Requirement: Copy out all of the material below word for word, keeping every line unchanged.

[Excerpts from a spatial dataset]

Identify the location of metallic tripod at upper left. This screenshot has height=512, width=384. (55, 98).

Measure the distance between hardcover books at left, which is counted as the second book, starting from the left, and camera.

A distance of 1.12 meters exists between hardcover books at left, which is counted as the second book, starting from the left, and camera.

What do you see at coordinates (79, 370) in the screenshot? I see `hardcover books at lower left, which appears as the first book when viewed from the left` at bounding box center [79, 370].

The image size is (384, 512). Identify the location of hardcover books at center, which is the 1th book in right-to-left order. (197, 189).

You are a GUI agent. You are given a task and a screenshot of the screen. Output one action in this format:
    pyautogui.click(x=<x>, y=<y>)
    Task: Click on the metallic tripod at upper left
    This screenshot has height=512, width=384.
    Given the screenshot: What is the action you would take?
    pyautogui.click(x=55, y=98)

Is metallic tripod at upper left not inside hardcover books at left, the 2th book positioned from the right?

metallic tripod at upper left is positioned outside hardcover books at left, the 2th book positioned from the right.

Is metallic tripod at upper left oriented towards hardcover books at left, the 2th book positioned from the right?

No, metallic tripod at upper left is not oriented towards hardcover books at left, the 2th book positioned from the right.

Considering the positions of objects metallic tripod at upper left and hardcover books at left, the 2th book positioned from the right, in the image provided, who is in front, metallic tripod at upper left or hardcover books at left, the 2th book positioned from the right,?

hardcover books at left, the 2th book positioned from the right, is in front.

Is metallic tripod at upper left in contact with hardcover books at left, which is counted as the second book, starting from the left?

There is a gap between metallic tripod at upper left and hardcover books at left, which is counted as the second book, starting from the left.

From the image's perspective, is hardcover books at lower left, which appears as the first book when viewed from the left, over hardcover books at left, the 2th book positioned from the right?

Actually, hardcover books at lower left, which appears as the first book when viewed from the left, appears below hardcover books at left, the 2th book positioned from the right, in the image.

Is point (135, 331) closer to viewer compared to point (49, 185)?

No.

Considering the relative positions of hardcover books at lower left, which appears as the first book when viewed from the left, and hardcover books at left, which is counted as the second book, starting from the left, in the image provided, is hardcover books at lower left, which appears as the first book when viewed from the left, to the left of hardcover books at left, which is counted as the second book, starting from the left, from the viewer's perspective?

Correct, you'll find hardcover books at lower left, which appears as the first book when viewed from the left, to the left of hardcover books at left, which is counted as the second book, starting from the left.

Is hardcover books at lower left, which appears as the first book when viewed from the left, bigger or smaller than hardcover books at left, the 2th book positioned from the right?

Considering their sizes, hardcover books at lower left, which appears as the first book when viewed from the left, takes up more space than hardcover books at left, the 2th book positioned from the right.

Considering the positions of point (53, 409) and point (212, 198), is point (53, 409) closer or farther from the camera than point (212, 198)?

Worked answer:
Identify the location of metallic tripod at upper left. This screenshot has height=512, width=384. (55, 98).

Measure the distance between hardcover books at left, which is counted as the second book, starting from the left, and camera.

A distance of 1.12 meters exists between hardcover books at left, which is counted as the second book, starting from the left, and camera.

What do you see at coordinates (79, 370) in the screenshot? I see `hardcover books at lower left, which appears as the first book when viewed from the left` at bounding box center [79, 370].

The image size is (384, 512). Identify the location of hardcover books at center, which is the 1th book in right-to-left order. (197, 189).

You are a GUI agent. You are given a task and a screenshot of the screen. Output one action in this format:
    pyautogui.click(x=<x>, y=<y>)
    Task: Click on the metallic tripod at upper left
    This screenshot has height=512, width=384.
    Given the screenshot: What is the action you would take?
    pyautogui.click(x=55, y=98)

Is metallic tripod at upper left not inside hardcover books at left, the 2th book positioned from the right?

metallic tripod at upper left is positioned outside hardcover books at left, the 2th book positioned from the right.

Is metallic tripod at upper left oriented towards hardcover books at left, the 2th book positioned from the right?

No, metallic tripod at upper left is not oriented towards hardcover books at left, the 2th book positioned from the right.

Considering the positions of objects metallic tripod at upper left and hardcover books at left, the 2th book positioned from the right, in the image provided, who is in front, metallic tripod at upper left or hardcover books at left, the 2th book positioned from the right,?

hardcover books at left, the 2th book positioned from the right, is in front.

Is metallic tripod at upper left in contact with hardcover books at left, which is counted as the second book, starting from the left?

There is a gap between metallic tripod at upper left and hardcover books at left, which is counted as the second book, starting from the left.

From the image's perspective, is hardcover books at lower left, which appears as the first book when viewed from the left, over hardcover books at left, the 2th book positioned from the right?

Actually, hardcover books at lower left, which appears as the first book when viewed from the left, appears below hardcover books at left, the 2th book positioned from the right, in the image.

Is point (135, 331) closer to viewer compared to point (49, 185)?

No.

Considering the relative positions of hardcover books at lower left, which appears as the first book when viewed from the left, and hardcover books at left, which is counted as the second book, starting from the left, in the image provided, is hardcover books at lower left, which appears as the first book when viewed from the left, to the left of hardcover books at left, which is counted as the second book, starting from the left, from the viewer's perspective?

Correct, you'll find hardcover books at lower left, which appears as the first book when viewed from the left, to the left of hardcover books at left, which is counted as the second book, starting from the left.

Is hardcover books at lower left, which appears as the first book when viewed from the left, bigger or smaller than hardcover books at left, the 2th book positioned from the right?

Considering their sizes, hardcover books at lower left, which appears as the first book when viewed from the left, takes up more space than hardcover books at left, the 2th book positioned from the right.

Considering the positions of point (53, 409) and point (212, 198), is point (53, 409) closer or farther from the camera than point (212, 198)?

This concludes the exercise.